[GIVEN DATA]

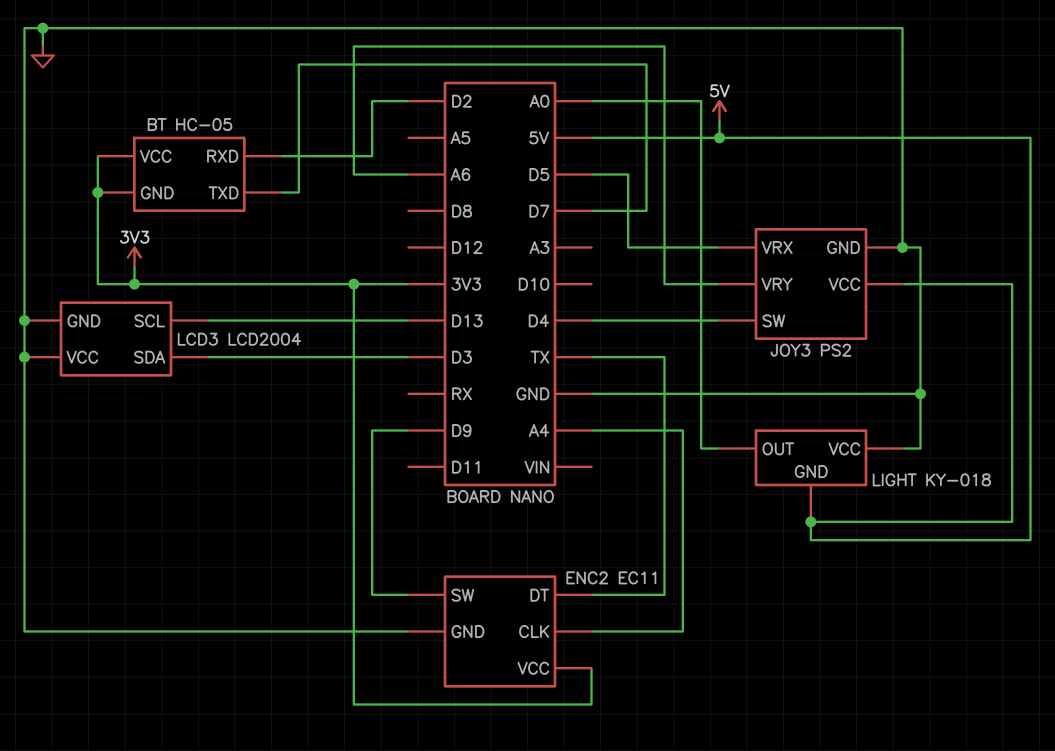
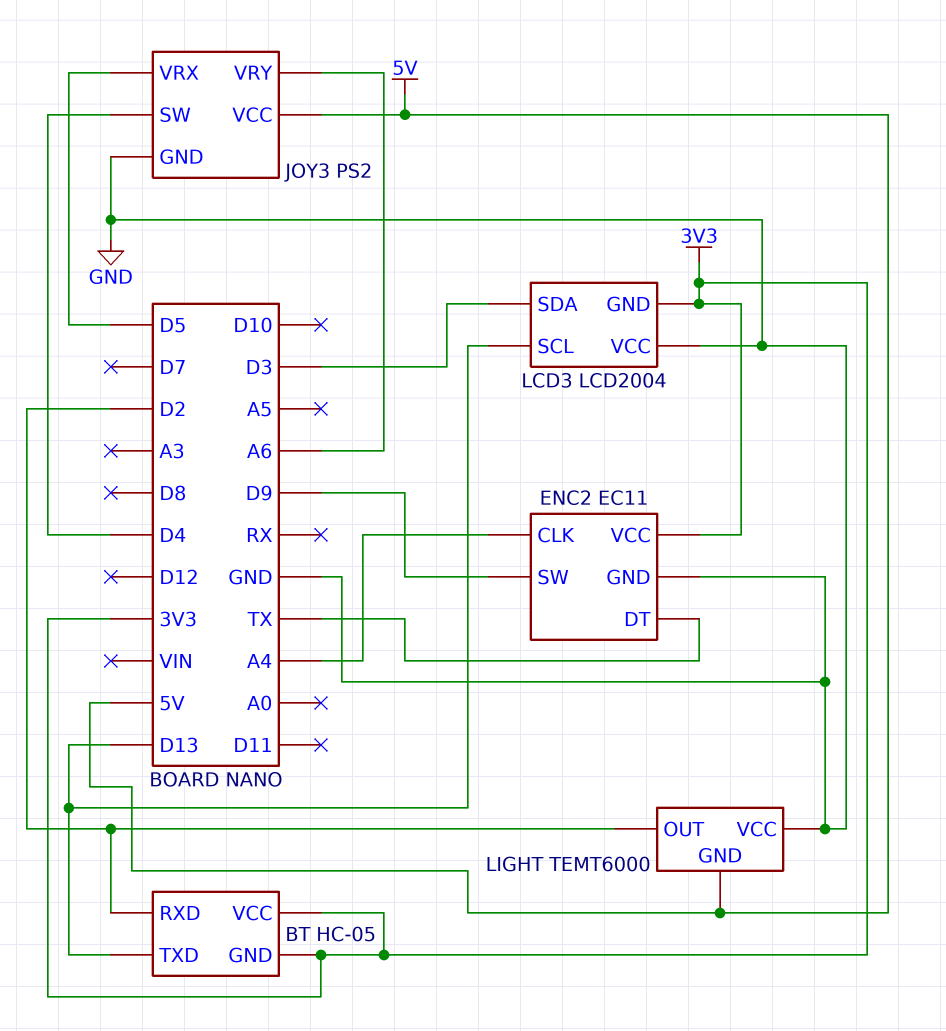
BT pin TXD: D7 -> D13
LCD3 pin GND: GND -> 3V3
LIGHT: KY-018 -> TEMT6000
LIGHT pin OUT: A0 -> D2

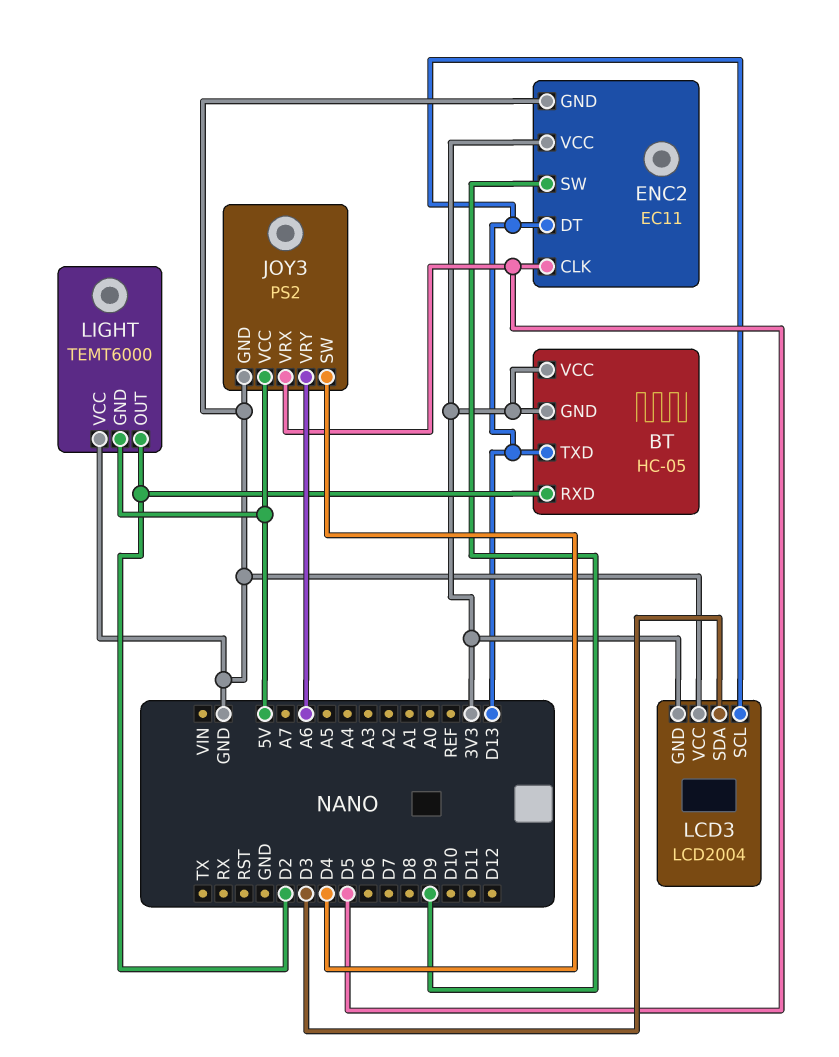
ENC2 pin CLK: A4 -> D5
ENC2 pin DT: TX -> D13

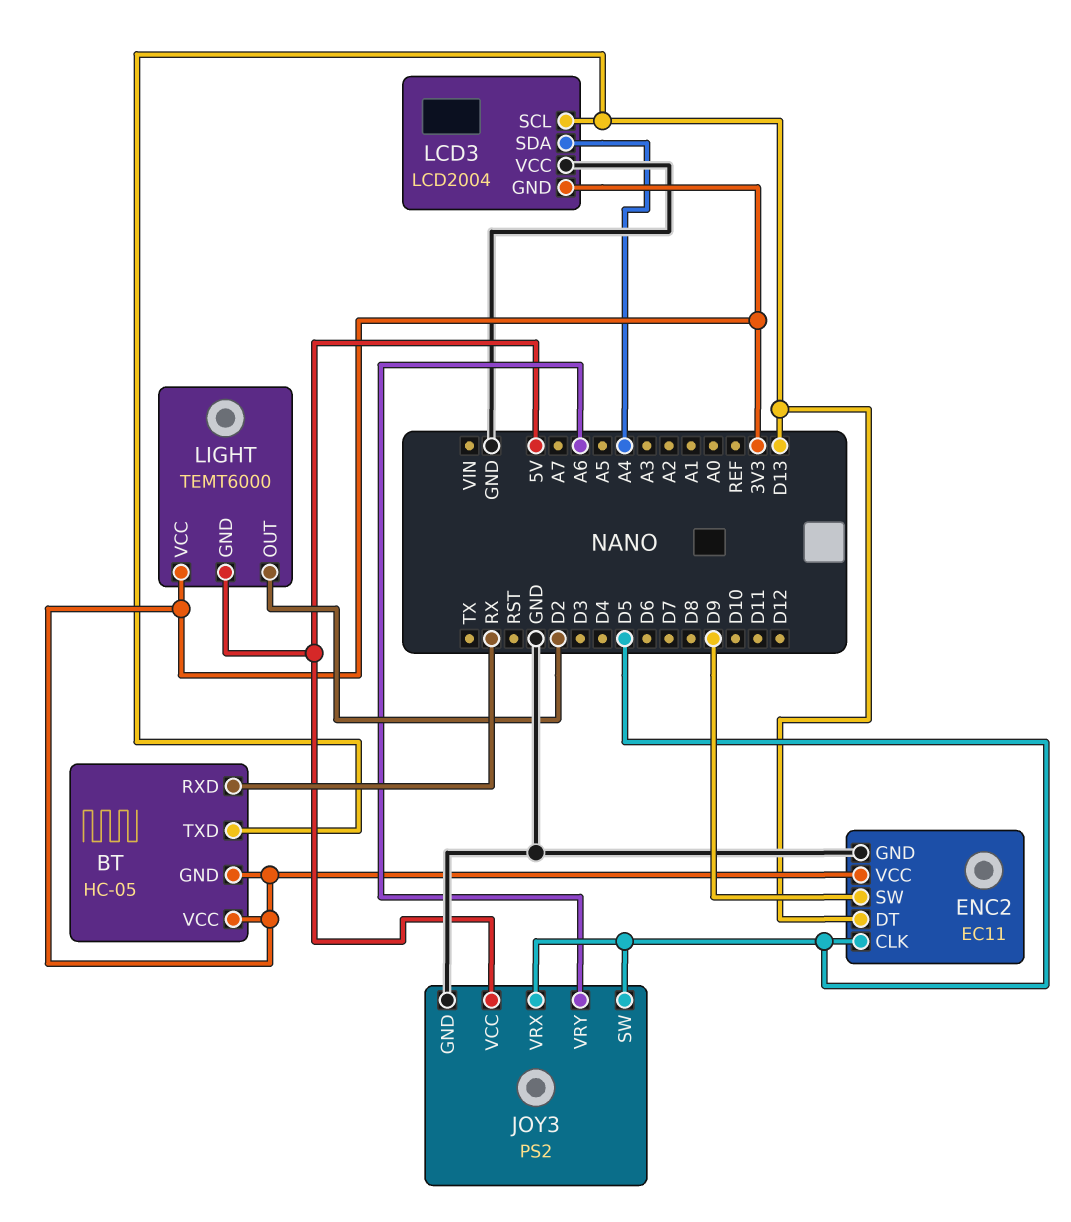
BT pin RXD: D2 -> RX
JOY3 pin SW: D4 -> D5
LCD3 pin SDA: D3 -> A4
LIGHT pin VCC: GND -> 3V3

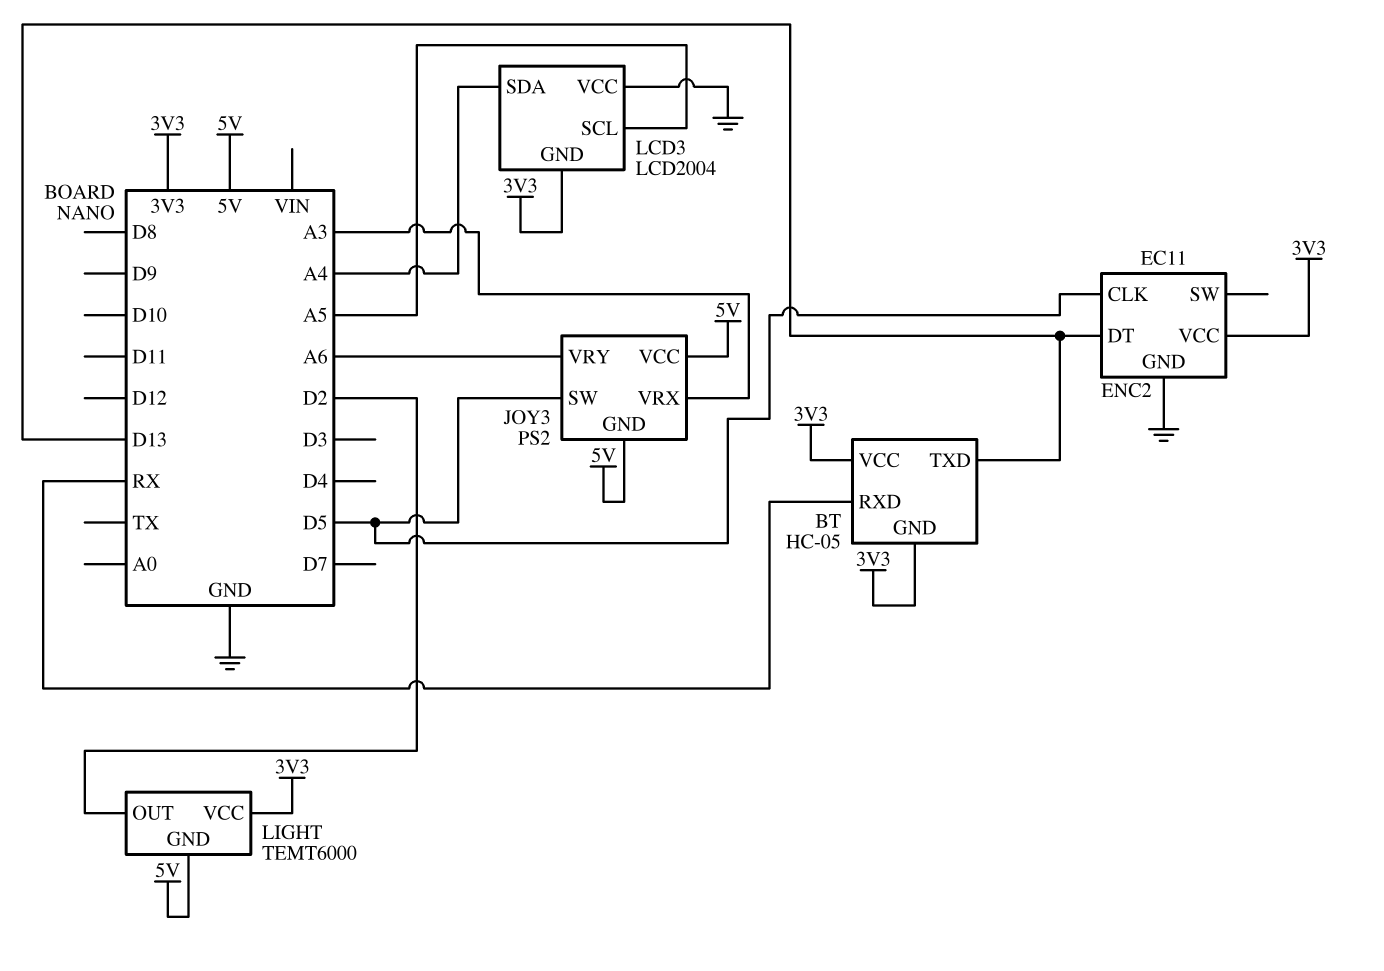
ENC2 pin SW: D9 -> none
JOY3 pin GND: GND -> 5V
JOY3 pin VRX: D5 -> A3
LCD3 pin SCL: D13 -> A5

[WORK INSTRUCTIONS] Your copy of the entries must be exact and must not include any of their pictures.

[EXERCISE RESULT]
BT pin TXD: D7 -> D13
LCD3 pin GND: GND -> 3V3
LIGHT: KY-018 -> TEMT6000
LIGHT pin OUT: A0 -> D2

ENC2 pin CLK: A4 -> D5
ENC2 pin DT: TX -> D13

BT pin RXD: D2 -> RX
JOY3 pin SW: D4 -> D5
LCD3 pin SDA: D3 -> A4
LIGHT pin VCC: GND -> 3V3

ENC2 pin SW: D9 -> none
JOY3 pin GND: GND -> 5V
JOY3 pin VRX: D5 -> A3
LCD3 pin SCL: D13 -> A5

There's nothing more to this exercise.